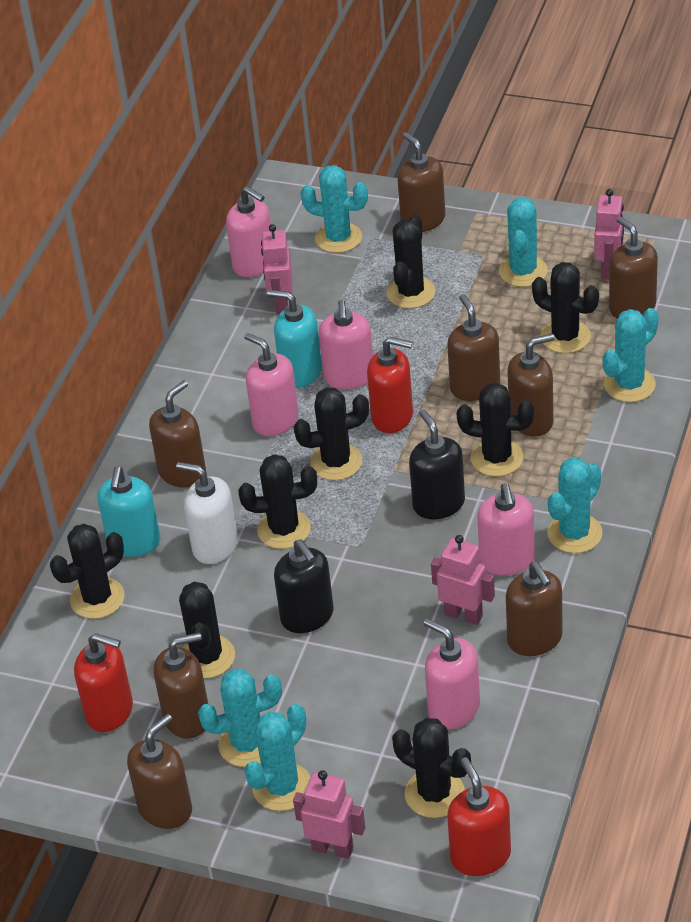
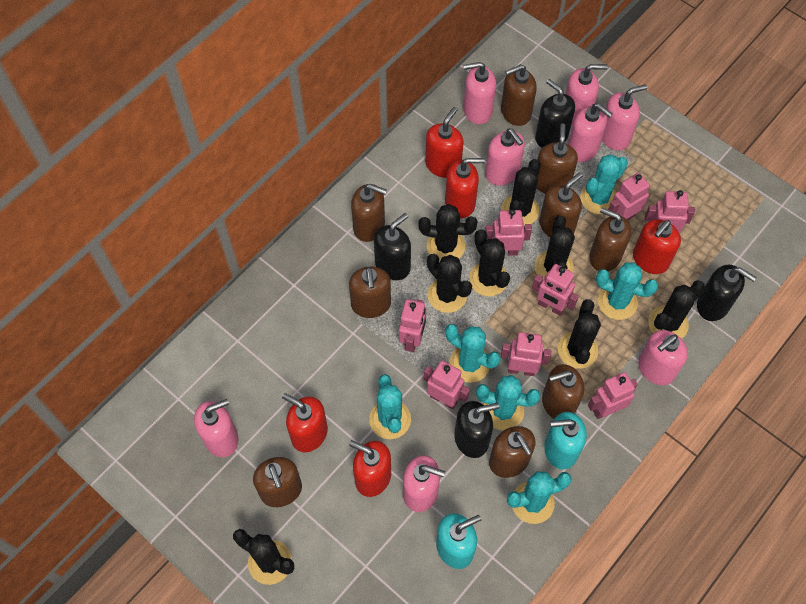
black soap dispenser: 2 -> 4
brown soap dispenser: 8 -> 9
pink robot: 4 -> 8
pink soap dispenser: 5 -> 8
red soap dispenser: 3 -> 5
white soap dispenser: 1 -> 0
* * *
* WORK TO BE COMPLETED:
This exercise calls for the lines from the one holding "brown soap dispenser: 8 -> 9" through the end of the entries, transcribed exactly and with nothing more.

* RESULT OF THE EXERCISE:
brown soap dispenser: 8 -> 9
pink robot: 4 -> 8
pink soap dispenser: 5 -> 8
red soap dispenser: 3 -> 5
white soap dispenser: 1 -> 0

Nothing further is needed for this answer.